── Records for the exercise ──
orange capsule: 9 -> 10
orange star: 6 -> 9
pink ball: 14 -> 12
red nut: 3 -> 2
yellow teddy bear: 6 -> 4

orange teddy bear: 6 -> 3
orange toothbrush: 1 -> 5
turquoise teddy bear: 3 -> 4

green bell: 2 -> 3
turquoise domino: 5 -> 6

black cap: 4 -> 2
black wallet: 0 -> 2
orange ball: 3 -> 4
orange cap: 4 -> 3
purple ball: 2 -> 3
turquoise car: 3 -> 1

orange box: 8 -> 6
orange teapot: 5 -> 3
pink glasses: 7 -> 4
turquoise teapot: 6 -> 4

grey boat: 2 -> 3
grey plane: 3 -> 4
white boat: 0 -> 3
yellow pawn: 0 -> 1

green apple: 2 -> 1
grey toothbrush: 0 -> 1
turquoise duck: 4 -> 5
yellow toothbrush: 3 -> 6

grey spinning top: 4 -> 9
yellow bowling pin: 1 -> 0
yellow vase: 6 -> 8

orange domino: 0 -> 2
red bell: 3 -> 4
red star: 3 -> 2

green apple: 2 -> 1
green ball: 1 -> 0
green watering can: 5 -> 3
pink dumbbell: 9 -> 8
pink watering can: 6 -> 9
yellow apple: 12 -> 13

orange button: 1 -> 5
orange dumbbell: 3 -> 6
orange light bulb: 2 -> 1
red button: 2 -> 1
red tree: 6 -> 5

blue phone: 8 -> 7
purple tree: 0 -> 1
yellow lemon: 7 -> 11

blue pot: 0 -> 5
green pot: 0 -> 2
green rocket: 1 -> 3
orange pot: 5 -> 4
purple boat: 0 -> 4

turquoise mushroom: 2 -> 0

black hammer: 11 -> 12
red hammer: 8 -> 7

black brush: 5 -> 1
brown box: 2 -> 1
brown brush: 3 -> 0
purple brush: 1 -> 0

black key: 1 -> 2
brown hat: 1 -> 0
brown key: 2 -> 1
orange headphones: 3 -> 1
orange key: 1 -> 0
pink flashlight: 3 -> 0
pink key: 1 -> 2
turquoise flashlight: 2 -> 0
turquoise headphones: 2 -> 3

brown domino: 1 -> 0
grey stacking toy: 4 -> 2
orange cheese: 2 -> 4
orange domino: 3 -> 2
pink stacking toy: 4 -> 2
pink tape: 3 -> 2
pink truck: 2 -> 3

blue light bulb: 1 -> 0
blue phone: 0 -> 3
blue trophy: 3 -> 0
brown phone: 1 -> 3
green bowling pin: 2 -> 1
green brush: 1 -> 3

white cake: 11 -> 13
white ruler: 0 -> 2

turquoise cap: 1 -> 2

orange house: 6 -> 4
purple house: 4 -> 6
───
- [Task item]
Copy out every record above exactly as written.

- [Solution]
orange capsule: 9 -> 10
orange star: 6 -> 9
pink ball: 14 -> 12
red nut: 3 -> 2
yellow teddy bear: 6 -> 4

orange teddy bear: 6 -> 3
orange toothbrush: 1 -> 5
turquoise teddy bear: 3 -> 4

green bell: 2 -> 3
turquoise domino: 5 -> 6

black cap: 4 -> 2
black wallet: 0 -> 2
orange ball: 3 -> 4
orange cap: 4 -> 3
purple ball: 2 -> 3
turquoise car: 3 -> 1

orange box: 8 -> 6
orange teapot: 5 -> 3
pink glasses: 7 -> 4
turquoise teapot: 6 -> 4

grey boat: 2 -> 3
grey plane: 3 -> 4
white boat: 0 -> 3
yellow pawn: 0 -> 1

green apple: 2 -> 1
grey toothbrush: 0 -> 1
turquoise duck: 4 -> 5
yellow toothbrush: 3 -> 6

grey spinning top: 4 -> 9
yellow bowling pin: 1 -> 0
yellow vase: 6 -> 8

orange domino: 0 -> 2
red bell: 3 -> 4
red star: 3 -> 2

green apple: 2 -> 1
green ball: 1 -> 0
green watering can: 5 -> 3
pink dumbbell: 9 -> 8
pink watering can: 6 -> 9
yellow apple: 12 -> 13

orange button: 1 -> 5
orange dumbbell: 3 -> 6
orange light bulb: 2 -> 1
red button: 2 -> 1
red tree: 6 -> 5

blue phone: 8 -> 7
purple tree: 0 -> 1
yellow lemon: 7 -> 11

blue pot: 0 -> 5
green pot: 0 -> 2
green rocket: 1 -> 3
orange pot: 5 -> 4
purple boat: 0 -> 4

turquoise mushroom: 2 -> 0

black hammer: 11 -> 12
red hammer: 8 -> 7

black brush: 5 -> 1
brown box: 2 -> 1
brown brush: 3 -> 0
purple brush: 1 -> 0

black key: 1 -> 2
brown hat: 1 -> 0
brown key: 2 -> 1
orange headphones: 3 -> 1
orange key: 1 -> 0
pink flashlight: 3 -> 0
pink key: 1 -> 2
turquoise flashlight: 2 -> 0
turquoise headphones: 2 -> 3

brown domino: 1 -> 0
grey stacking toy: 4 -> 2
orange cheese: 2 -> 4
orange domino: 3 -> 2
pink stacking toy: 4 -> 2
pink tape: 3 -> 2
pink truck: 2 -> 3

blue light bulb: 1 -> 0
blue phone: 0 -> 3
blue trophy: 3 -> 0
brown phone: 1 -> 3
green bowling pin: 2 -> 1
green brush: 1 -> 3

white cake: 11 -> 13
white ruler: 0 -> 2

turquoise cap: 1 -> 2

orange house: 6 -> 4
purple house: 4 -> 6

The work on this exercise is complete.